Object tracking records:
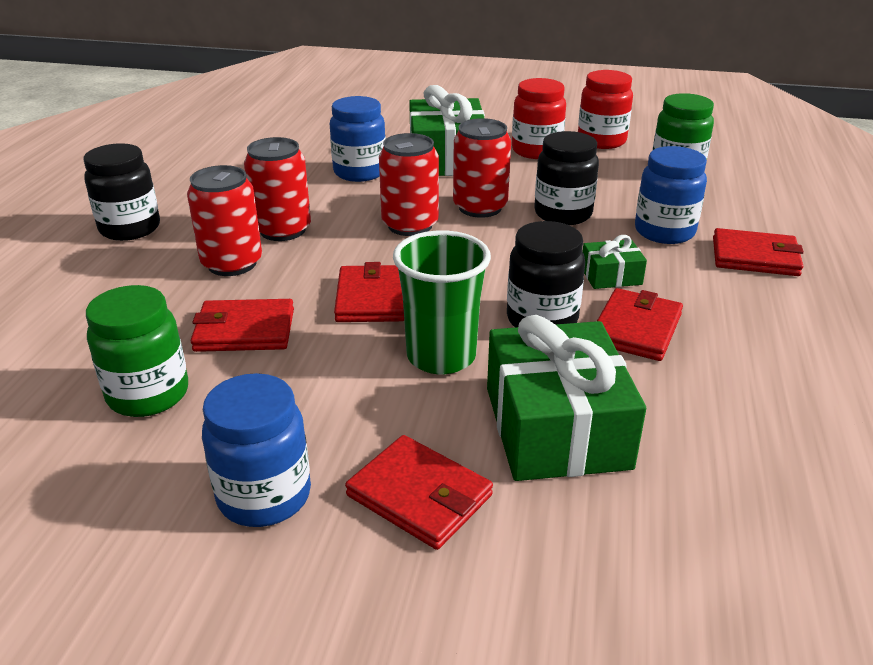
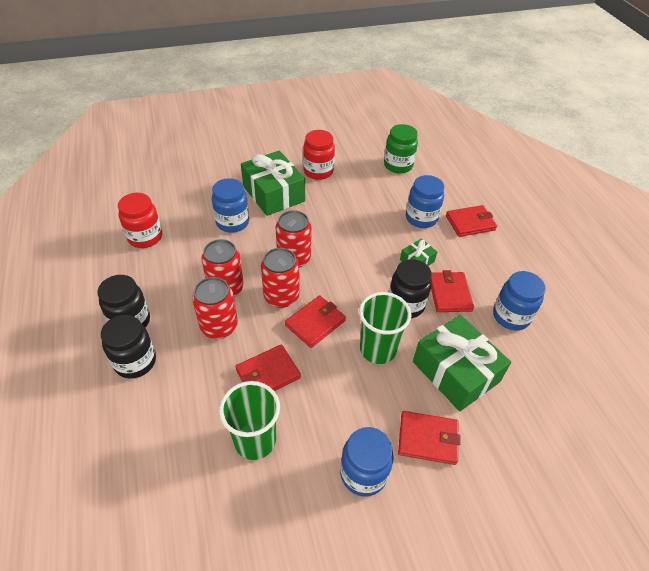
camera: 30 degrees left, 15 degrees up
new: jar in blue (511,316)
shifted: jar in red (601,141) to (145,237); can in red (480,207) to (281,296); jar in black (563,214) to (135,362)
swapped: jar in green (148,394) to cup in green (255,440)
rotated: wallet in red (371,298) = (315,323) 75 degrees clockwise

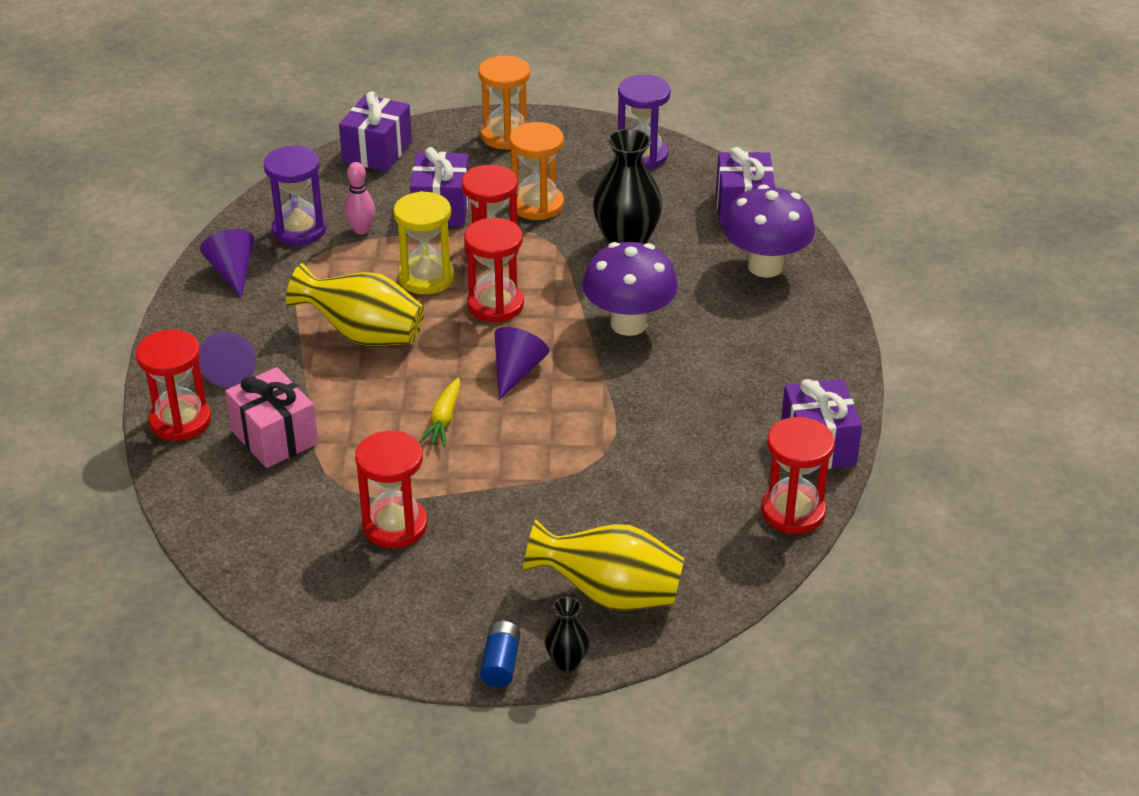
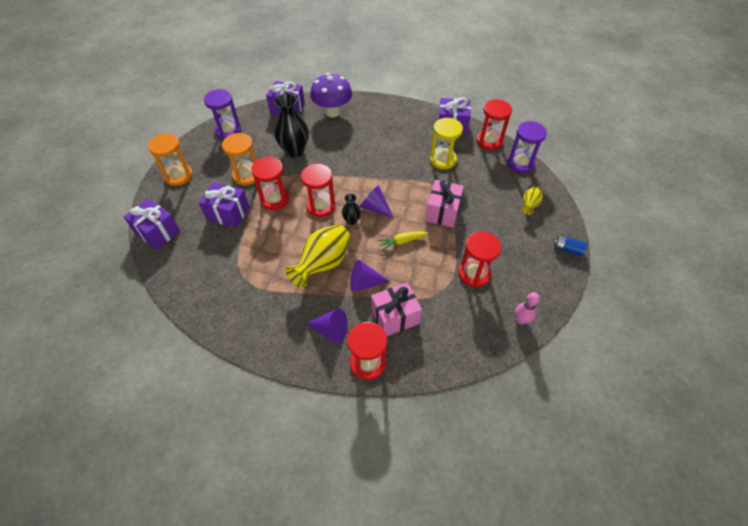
camera: 75 degrees left, 15 degrees up
gone: mushroom in purple (629,324)
new: gift in pink (442,212)
shifted: hourglass in purple (299,230) to (520,163); bowling pin in pink (361,230) to (521,320); hourglass in yellow (426,278) to (443,160); cone in purple (232,272) to (364,283); vase in black (567,661) to (351,220)
rotated: carrot in yellow (443,420) = (402,242) 135 degrees clockwise
scaled: vase in yellow (609,594) = (529,205) x0.51

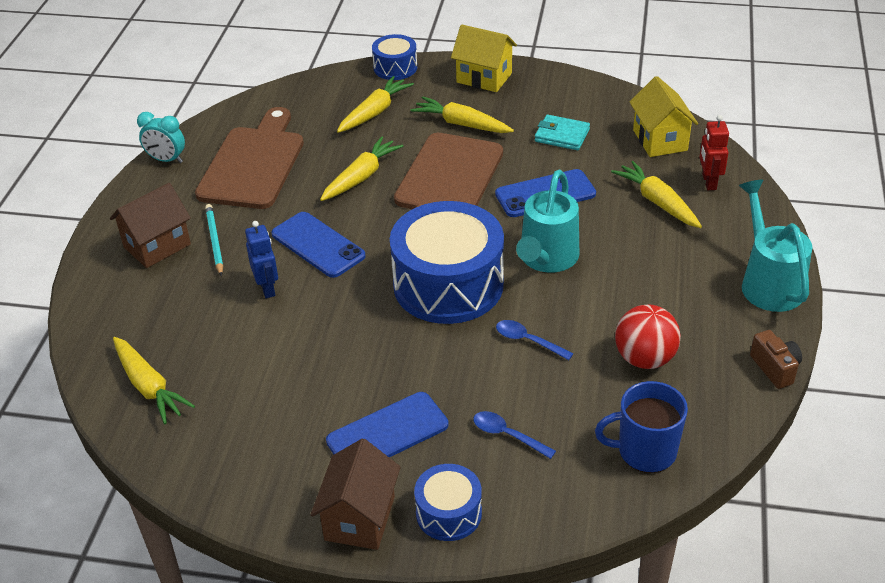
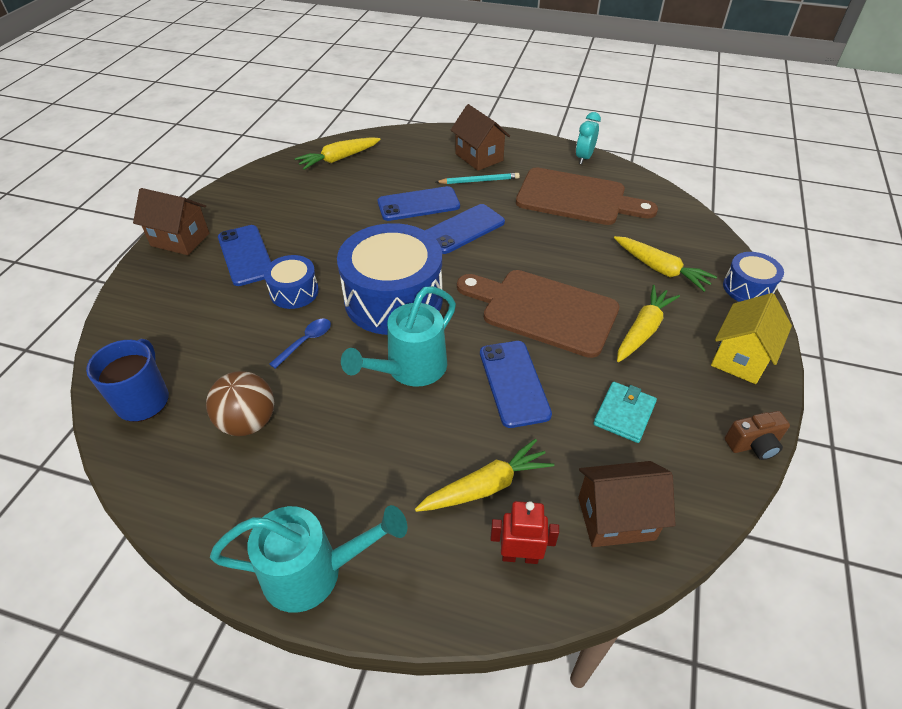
camera: 95 degrees right, 5 degrees up
gone: carrot in yellow (361,177); spoon in blue (508,435)
shifted: camera in brown (775,368) to (753,445); drum in blue (448,513) to (294,292)
swapped: robot in blue (267,288) to phone in blue (418,204)
repainted: house in yellow (660,140) to house in brown (616,518); ball in red (644,358) to ball in brown (248,422)
rotated: watering can in turquoise (546,259) = (410,369) 75 degrees counterclockwise

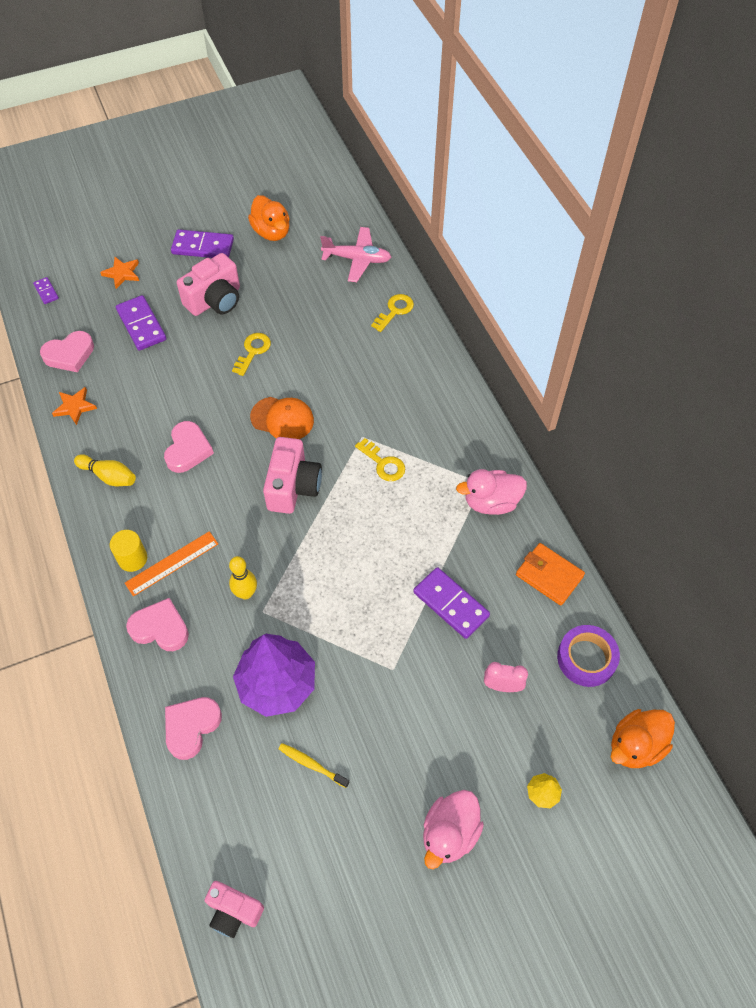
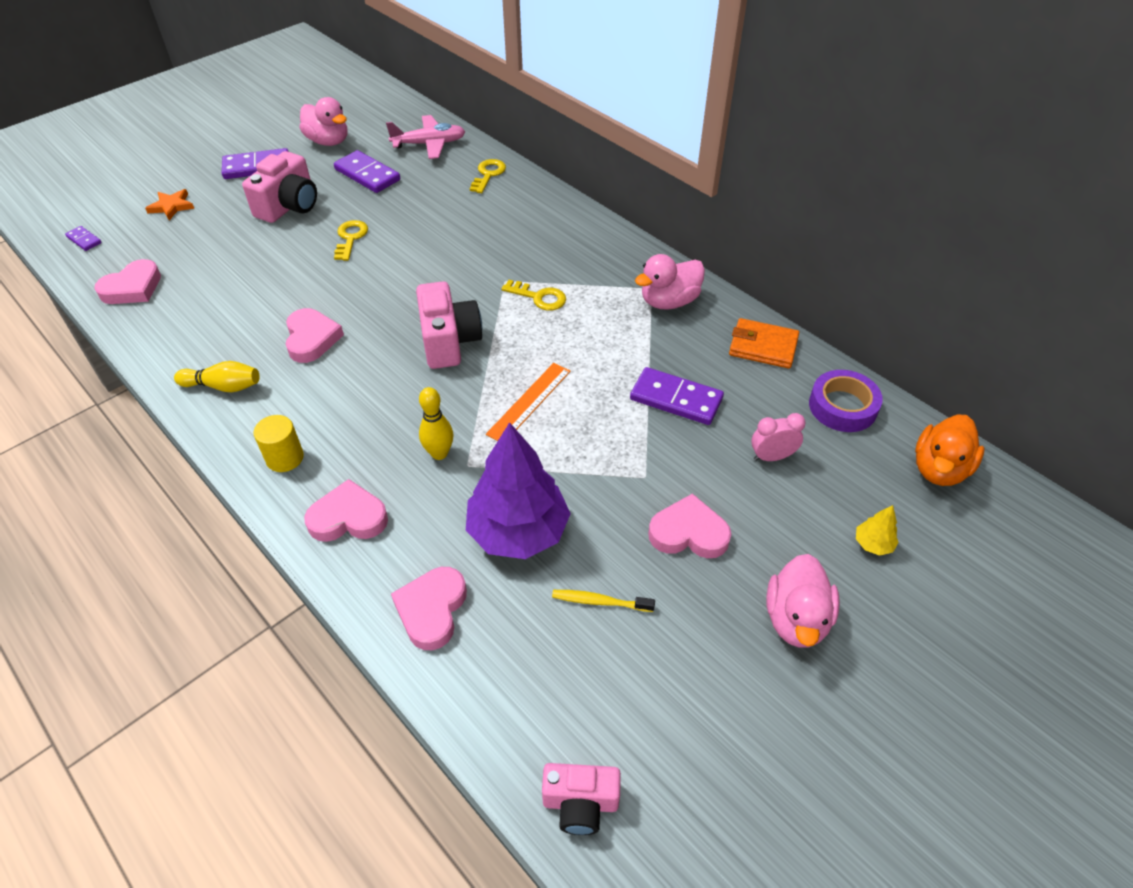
camera: 20 degrees left, 10 degrees down
gone: star in orange (75,407); cap in orange (282,419)
new: heart in pink (688,533)
shifted: domino in purple (141,325) to (367,175); ruler in orange (172,563) to (529,402)
repainted: duck in orange (271,232) to duck in pink (328,141)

[TASK DETAILS]:
Omit every picture while printing the data word for word.

[ANSWER SECTION]:
camera: 30 degrees left, 15 degrees up
new: jar in blue (511,316)
shifted: jar in red (601,141) to (145,237); can in red (480,207) to (281,296); jar in black (563,214) to (135,362)
swapped: jar in green (148,394) to cup in green (255,440)
rotated: wallet in red (371,298) = (315,323) 75 degrees clockwise

camera: 75 degrees left, 15 degrees up
gone: mushroom in purple (629,324)
new: gift in pink (442,212)
shifted: hourglass in purple (299,230) to (520,163); bowling pin in pink (361,230) to (521,320); hourglass in yellow (426,278) to (443,160); cone in purple (232,272) to (364,283); vase in black (567,661) to (351,220)
rotated: carrot in yellow (443,420) = (402,242) 135 degrees clockwise
scaled: vase in yellow (609,594) = (529,205) x0.51

camera: 95 degrees right, 5 degrees up
gone: carrot in yellow (361,177); spoon in blue (508,435)
shifted: camera in brown (775,368) to (753,445); drum in blue (448,513) to (294,292)
swapped: robot in blue (267,288) to phone in blue (418,204)
repainted: house in yellow (660,140) to house in brown (616,518); ball in red (644,358) to ball in brown (248,422)
rotated: watering can in turquoise (546,259) = (410,369) 75 degrees counterclockwise

camera: 20 degrees left, 10 degrees down
gone: star in orange (75,407); cap in orange (282,419)
new: heart in pink (688,533)
shifted: domino in purple (141,325) to (367,175); ruler in orange (172,563) to (529,402)
repainted: duck in orange (271,232) to duck in pink (328,141)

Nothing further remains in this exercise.